Problem requirements:
Make an exact copy of the listing underneath, skipping each picture.

Material shown:
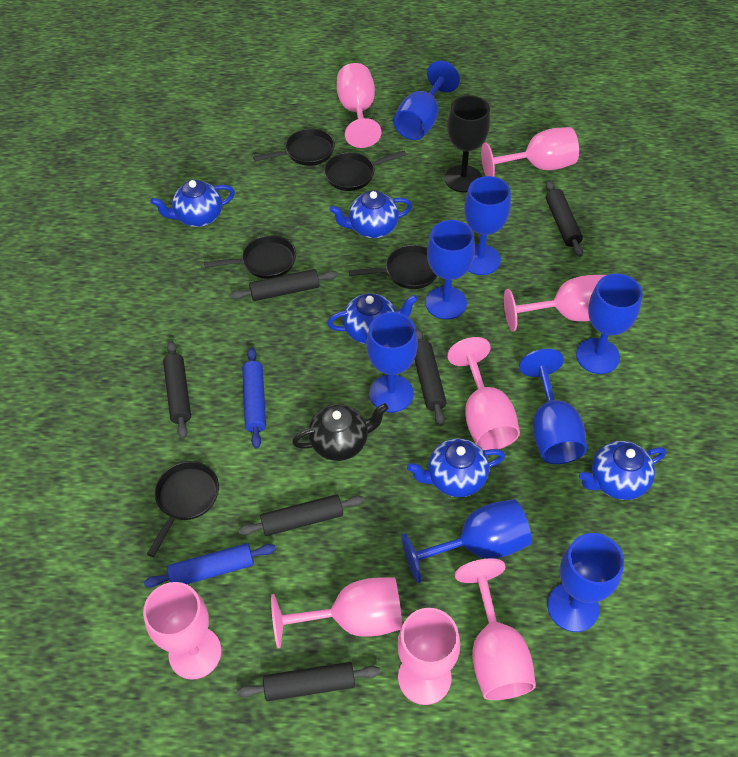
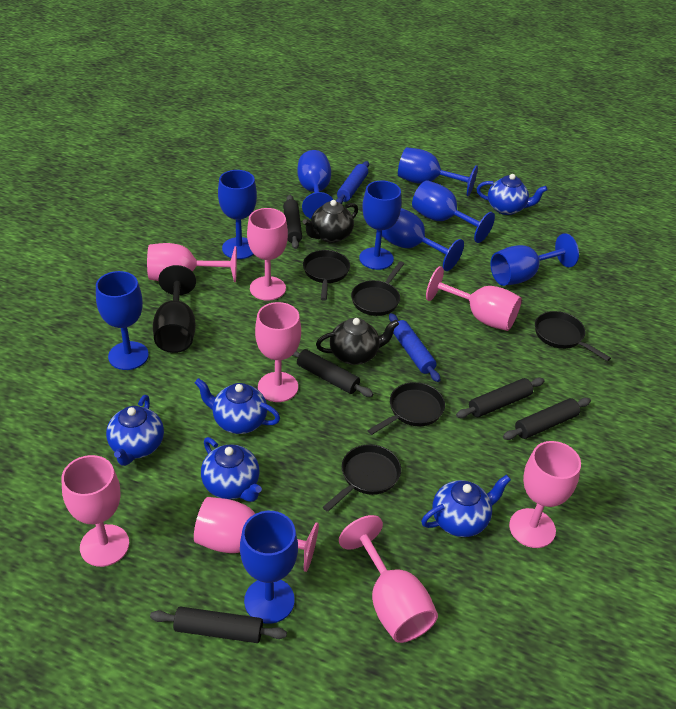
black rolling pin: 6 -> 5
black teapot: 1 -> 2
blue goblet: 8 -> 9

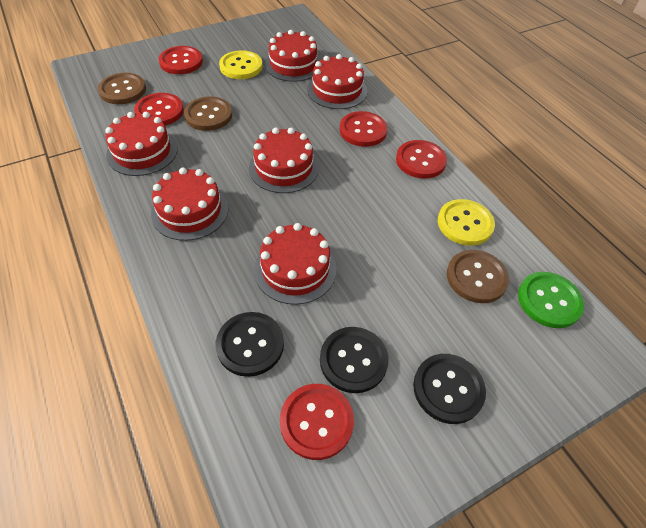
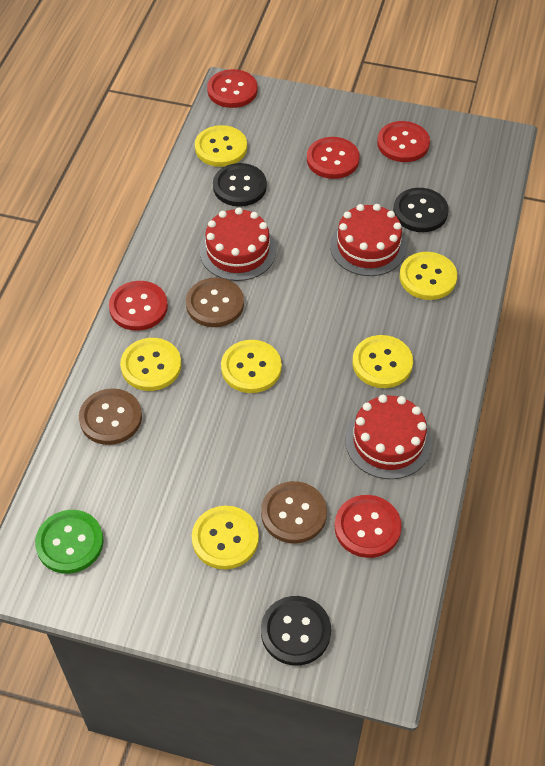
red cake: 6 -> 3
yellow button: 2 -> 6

Solved exercise:
black rolling pin: 6 -> 5
black teapot: 1 -> 2
blue goblet: 8 -> 9

red cake: 6 -> 3
yellow button: 2 -> 6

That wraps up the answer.